### PROBLEM DESCRIPTION
Each line of the material that mentions the word "moved" is to be copied.

### DATA TO USE
--- START ---

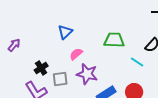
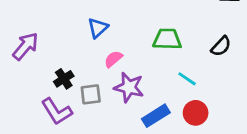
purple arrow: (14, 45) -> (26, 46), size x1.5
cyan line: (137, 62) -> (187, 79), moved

--- END ---
--- START ---

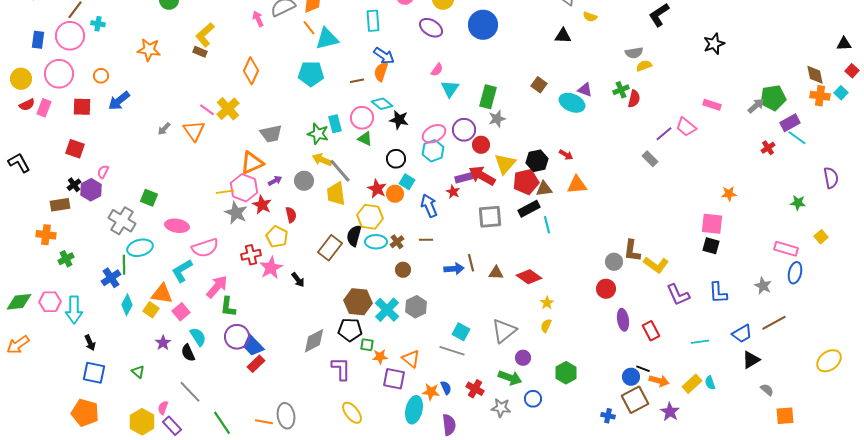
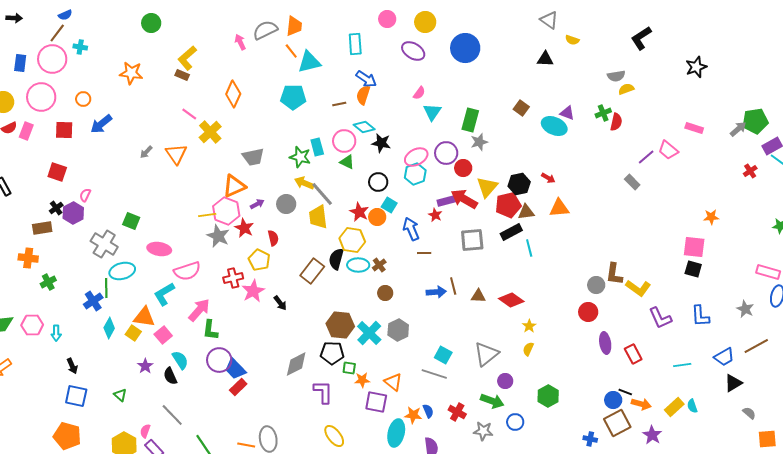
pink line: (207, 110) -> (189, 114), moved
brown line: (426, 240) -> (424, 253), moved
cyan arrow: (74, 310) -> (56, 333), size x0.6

--- END ---

### TASK SOLUTION
cyan line: (137, 62) -> (187, 79), moved
pink line: (207, 110) -> (189, 114), moved
brown line: (426, 240) -> (424, 253), moved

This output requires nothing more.